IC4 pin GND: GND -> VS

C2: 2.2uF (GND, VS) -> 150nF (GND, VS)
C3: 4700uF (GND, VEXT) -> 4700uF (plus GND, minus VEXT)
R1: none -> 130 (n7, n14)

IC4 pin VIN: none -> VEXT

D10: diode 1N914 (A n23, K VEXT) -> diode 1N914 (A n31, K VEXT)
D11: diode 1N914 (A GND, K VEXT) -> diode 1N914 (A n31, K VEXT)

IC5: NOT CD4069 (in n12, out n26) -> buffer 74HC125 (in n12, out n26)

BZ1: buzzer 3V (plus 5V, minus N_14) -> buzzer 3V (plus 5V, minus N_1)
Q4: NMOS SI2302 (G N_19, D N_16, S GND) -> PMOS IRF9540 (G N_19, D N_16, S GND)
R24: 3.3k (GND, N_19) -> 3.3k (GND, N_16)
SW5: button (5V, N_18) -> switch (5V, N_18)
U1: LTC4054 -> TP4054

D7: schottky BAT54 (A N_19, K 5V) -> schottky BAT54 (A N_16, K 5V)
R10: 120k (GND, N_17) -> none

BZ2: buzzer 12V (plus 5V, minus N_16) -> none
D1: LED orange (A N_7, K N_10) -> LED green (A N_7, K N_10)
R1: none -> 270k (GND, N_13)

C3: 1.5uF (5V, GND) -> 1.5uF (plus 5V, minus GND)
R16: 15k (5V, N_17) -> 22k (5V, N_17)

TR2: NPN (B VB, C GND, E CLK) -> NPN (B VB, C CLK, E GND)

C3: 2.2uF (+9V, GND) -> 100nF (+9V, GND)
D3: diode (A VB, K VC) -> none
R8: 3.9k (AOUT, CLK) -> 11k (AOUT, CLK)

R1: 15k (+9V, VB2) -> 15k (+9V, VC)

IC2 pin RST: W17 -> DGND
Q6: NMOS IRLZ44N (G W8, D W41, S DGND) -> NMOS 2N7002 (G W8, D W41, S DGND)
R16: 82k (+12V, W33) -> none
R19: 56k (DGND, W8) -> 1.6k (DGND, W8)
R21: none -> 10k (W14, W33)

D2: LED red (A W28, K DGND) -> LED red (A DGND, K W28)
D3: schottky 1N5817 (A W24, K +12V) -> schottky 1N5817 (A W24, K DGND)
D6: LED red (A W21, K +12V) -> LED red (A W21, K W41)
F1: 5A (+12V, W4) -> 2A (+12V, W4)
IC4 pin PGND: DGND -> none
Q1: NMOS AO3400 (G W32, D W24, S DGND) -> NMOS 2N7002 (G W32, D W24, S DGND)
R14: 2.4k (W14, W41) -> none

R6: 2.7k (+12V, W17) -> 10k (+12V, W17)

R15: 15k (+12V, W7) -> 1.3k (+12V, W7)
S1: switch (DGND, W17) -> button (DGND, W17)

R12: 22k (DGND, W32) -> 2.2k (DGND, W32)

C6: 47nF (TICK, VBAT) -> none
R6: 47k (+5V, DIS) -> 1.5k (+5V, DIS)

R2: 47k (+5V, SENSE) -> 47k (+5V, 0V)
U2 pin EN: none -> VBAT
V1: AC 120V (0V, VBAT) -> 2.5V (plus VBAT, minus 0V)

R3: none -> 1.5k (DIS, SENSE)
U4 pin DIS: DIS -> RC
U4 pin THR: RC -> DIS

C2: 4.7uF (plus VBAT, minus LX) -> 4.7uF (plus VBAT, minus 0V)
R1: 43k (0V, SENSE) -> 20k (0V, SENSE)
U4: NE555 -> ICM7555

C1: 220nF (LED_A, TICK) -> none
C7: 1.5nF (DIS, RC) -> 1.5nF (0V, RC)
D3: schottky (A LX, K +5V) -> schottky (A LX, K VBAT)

◆ ◆ ◆ ◆ ◆

- Goal of the exercise: Within the listing above, count the lines that contain the string "diode". Give only the number.

- Exercise response: 3